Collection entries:
>>>>
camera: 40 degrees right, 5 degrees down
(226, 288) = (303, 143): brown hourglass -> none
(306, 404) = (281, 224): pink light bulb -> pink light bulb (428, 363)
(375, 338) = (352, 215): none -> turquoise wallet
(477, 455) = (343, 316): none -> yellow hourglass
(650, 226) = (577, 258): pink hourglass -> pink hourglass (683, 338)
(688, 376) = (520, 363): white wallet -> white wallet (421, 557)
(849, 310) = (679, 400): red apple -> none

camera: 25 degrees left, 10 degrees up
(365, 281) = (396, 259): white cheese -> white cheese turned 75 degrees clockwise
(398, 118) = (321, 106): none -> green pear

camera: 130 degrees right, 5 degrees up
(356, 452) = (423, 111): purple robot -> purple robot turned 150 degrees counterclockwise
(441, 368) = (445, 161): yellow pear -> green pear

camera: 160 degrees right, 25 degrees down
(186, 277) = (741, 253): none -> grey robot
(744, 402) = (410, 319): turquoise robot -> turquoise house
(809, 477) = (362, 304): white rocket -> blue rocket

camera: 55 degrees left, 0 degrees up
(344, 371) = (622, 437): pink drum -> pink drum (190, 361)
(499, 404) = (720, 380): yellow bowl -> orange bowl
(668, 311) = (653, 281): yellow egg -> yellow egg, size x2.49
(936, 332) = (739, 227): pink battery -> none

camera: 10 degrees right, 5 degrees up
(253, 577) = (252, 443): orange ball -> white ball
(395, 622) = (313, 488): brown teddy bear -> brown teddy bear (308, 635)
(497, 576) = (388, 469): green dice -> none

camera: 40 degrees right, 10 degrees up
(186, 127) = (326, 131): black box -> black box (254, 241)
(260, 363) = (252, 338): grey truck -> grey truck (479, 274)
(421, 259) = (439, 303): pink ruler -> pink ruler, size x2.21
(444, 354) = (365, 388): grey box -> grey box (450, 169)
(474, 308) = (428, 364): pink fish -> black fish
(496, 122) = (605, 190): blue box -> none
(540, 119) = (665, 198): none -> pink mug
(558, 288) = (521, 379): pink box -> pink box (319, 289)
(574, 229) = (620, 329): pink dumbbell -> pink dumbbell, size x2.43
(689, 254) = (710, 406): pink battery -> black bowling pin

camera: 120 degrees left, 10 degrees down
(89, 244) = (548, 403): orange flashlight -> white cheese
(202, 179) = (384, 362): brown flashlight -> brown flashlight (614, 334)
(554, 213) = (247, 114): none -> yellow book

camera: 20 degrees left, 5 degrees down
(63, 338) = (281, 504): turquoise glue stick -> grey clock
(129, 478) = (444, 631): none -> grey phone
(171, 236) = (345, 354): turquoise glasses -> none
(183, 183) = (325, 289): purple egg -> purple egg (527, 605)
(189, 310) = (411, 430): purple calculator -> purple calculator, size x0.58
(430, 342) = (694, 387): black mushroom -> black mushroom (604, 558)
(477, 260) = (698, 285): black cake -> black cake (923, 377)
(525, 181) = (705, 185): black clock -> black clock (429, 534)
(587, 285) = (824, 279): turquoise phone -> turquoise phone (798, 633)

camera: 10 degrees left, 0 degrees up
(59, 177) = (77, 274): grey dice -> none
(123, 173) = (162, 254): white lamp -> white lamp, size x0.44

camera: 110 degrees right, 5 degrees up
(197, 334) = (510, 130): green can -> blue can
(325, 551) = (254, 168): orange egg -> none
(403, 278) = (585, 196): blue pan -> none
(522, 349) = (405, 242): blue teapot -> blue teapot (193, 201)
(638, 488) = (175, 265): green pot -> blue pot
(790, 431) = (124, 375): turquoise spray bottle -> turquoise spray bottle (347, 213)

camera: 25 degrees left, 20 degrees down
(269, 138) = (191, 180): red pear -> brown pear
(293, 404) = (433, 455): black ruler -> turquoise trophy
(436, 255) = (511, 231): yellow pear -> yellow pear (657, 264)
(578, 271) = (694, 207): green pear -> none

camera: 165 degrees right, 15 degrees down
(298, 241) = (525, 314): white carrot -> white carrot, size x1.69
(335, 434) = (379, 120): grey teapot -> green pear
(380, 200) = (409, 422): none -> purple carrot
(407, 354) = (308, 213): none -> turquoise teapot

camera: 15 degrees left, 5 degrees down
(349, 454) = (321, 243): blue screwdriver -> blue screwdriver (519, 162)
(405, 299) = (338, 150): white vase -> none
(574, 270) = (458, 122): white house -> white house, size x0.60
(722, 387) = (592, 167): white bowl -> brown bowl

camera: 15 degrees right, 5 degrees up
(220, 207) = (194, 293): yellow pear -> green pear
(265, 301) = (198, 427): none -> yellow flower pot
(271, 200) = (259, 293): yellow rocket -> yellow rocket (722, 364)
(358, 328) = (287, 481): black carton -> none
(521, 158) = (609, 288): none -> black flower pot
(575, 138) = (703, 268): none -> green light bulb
<<<<
:: WORK TO COMPLETE ::
Both the first line of the records above and the line containing "camera: 55 degrees left, 0 degrees up" are to be transcribed exactly, together with every line between them, and nothing else.

:: OUTPUT FOR THIS EXERCISE ::
camera: 40 degrees right, 5 degrees down
(226, 288) = (303, 143): brown hourglass -> none
(306, 404) = (281, 224): pink light bulb -> pink light bulb (428, 363)
(375, 338) = (352, 215): none -> turquoise wallet
(477, 455) = (343, 316): none -> yellow hourglass
(650, 226) = (577, 258): pink hourglass -> pink hourglass (683, 338)
(688, 376) = (520, 363): white wallet -> white wallet (421, 557)
(849, 310) = (679, 400): red apple -> none

camera: 25 degrees left, 10 degrees up
(365, 281) = (396, 259): white cheese -> white cheese turned 75 degrees clockwise
(398, 118) = (321, 106): none -> green pear

camera: 130 degrees right, 5 degrees up
(356, 452) = (423, 111): purple robot -> purple robot turned 150 degrees counterclockwise
(441, 368) = (445, 161): yellow pear -> green pear

camera: 160 degrees right, 25 degrees down
(186, 277) = (741, 253): none -> grey robot
(744, 402) = (410, 319): turquoise robot -> turquoise house
(809, 477) = (362, 304): white rocket -> blue rocket

camera: 55 degrees left, 0 degrees up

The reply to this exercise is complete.